STUDY MATERIAL Block Start

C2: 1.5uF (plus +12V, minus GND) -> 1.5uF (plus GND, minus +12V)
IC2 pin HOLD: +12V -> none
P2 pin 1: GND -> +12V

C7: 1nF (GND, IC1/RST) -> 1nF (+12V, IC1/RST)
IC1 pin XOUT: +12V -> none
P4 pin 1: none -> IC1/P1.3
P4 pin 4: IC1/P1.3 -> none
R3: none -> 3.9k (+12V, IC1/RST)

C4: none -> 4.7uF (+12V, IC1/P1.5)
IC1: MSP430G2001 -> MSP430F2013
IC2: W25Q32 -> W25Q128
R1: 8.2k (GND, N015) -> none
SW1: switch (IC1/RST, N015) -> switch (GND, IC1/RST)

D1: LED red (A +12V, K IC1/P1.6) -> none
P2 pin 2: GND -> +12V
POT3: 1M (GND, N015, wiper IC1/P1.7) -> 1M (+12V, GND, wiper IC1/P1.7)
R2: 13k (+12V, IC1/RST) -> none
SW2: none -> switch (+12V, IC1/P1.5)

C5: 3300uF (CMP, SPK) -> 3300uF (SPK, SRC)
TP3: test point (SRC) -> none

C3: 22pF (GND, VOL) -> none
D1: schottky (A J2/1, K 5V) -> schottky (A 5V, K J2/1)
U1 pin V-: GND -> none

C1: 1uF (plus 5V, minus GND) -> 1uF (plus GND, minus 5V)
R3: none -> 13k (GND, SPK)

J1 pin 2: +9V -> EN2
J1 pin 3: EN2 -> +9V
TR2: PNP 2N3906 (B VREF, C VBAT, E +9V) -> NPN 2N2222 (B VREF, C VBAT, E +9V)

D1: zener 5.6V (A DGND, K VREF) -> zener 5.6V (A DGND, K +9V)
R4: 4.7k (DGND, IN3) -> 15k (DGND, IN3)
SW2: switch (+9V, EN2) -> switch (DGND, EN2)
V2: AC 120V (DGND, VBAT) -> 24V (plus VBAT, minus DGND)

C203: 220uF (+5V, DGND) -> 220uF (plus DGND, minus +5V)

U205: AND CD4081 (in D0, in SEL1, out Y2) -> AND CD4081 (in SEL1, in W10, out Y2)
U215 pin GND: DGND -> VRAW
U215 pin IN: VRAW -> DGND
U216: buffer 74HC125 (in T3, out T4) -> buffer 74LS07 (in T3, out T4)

STUDY MATERIAL Block End

Where the line with "P2 pin 2: GND -> +12V" ends, your copy should end too; please return exactly the lines from the first line of the data through it.

C2: 1.5uF (plus +12V, minus GND) -> 1.5uF (plus GND, minus +12V)
IC2 pin HOLD: +12V -> none
P2 pin 1: GND -> +12V

C7: 1nF (GND, IC1/RST) -> 1nF (+12V, IC1/RST)
IC1 pin XOUT: +12V -> none
P4 pin 1: none -> IC1/P1.3
P4 pin 4: IC1/P1.3 -> none
R3: none -> 3.9k (+12V, IC1/RST)

C4: none -> 4.7uF (+12V, IC1/P1.5)
IC1: MSP430G2001 -> MSP430F2013
IC2: W25Q32 -> W25Q128
R1: 8.2k (GND, N015) -> none
SW1: switch (IC1/RST, N015) -> switch (GND, IC1/RST)

D1: LED red (A +12V, K IC1/P1.6) -> none
P2 pin 2: GND -> +12V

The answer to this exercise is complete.